# [Task prompt]
Going from the top of the data below, give again each line through the one containing "R15: 1.5k (SRC, STG) -> 1.5k (GND, STG)", both ends kept.

··· Entries supplied ···

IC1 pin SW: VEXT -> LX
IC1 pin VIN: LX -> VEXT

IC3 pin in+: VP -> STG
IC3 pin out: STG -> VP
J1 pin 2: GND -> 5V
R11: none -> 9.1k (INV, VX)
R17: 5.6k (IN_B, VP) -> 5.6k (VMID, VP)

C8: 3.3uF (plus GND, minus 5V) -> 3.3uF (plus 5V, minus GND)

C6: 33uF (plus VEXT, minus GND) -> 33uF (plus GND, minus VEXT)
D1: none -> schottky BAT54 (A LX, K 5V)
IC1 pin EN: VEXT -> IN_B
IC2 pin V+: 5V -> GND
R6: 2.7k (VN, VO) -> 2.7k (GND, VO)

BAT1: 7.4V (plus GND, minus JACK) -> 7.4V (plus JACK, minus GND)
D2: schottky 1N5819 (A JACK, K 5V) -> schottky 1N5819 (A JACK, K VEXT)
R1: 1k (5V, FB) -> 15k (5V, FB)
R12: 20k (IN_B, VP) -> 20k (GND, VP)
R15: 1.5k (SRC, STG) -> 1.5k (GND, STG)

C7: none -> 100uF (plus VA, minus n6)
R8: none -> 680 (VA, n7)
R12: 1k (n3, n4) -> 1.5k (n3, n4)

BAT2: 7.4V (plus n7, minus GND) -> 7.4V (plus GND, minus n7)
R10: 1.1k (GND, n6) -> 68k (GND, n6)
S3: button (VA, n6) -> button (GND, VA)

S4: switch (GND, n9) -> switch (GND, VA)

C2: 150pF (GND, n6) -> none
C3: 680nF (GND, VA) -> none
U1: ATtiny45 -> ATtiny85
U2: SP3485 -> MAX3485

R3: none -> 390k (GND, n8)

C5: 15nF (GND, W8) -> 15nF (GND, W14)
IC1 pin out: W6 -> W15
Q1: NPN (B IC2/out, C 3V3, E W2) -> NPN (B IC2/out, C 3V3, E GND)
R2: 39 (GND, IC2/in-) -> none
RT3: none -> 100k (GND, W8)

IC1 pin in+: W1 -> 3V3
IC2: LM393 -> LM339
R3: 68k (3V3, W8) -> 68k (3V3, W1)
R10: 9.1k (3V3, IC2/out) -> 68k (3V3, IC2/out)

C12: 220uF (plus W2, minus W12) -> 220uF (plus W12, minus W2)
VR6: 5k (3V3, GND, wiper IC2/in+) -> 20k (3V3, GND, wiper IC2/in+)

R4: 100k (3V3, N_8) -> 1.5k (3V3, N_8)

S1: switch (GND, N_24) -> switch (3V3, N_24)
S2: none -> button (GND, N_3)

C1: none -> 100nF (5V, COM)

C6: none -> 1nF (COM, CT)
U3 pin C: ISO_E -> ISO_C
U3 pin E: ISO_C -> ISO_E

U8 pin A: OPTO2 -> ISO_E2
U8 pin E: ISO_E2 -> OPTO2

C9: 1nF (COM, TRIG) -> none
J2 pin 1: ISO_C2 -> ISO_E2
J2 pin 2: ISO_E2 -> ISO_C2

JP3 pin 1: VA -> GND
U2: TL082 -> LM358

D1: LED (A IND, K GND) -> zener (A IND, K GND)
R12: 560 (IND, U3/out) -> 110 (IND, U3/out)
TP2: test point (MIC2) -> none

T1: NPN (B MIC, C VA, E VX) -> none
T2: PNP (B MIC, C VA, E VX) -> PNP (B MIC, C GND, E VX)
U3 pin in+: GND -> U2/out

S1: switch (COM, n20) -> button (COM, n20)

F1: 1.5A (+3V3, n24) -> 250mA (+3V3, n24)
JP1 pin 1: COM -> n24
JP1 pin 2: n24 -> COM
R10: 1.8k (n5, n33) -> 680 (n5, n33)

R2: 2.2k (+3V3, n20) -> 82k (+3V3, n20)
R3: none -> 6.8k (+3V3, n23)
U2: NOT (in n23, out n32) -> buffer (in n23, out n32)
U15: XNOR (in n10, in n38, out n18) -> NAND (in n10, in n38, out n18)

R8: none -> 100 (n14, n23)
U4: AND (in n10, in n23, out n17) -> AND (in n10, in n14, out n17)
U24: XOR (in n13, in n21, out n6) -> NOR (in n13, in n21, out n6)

···

# [Answer for the task]
IC1 pin SW: VEXT -> LX
IC1 pin VIN: LX -> VEXT

IC3 pin in+: VP -> STG
IC3 pin out: STG -> VP
J1 pin 2: GND -> 5V
R11: none -> 9.1k (INV, VX)
R17: 5.6k (IN_B, VP) -> 5.6k (VMID, VP)

C8: 3.3uF (plus GND, minus 5V) -> 3.3uF (plus 5V, minus GND)

C6: 33uF (plus VEXT, minus GND) -> 33uF (plus GND, minus VEXT)
D1: none -> schottky BAT54 (A LX, K 5V)
IC1 pin EN: VEXT -> IN_B
IC2 pin V+: 5V -> GND
R6: 2.7k (VN, VO) -> 2.7k (GND, VO)

BAT1: 7.4V (plus GND, minus JACK) -> 7.4V (plus JACK, minus GND)
D2: schottky 1N5819 (A JACK, K 5V) -> schottky 1N5819 (A JACK, K VEXT)
R1: 1k (5V, FB) -> 15k (5V, FB)
R12: 20k (IN_B, VP) -> 20k (GND, VP)
R15: 1.5k (SRC, STG) -> 1.5k (GND, STG)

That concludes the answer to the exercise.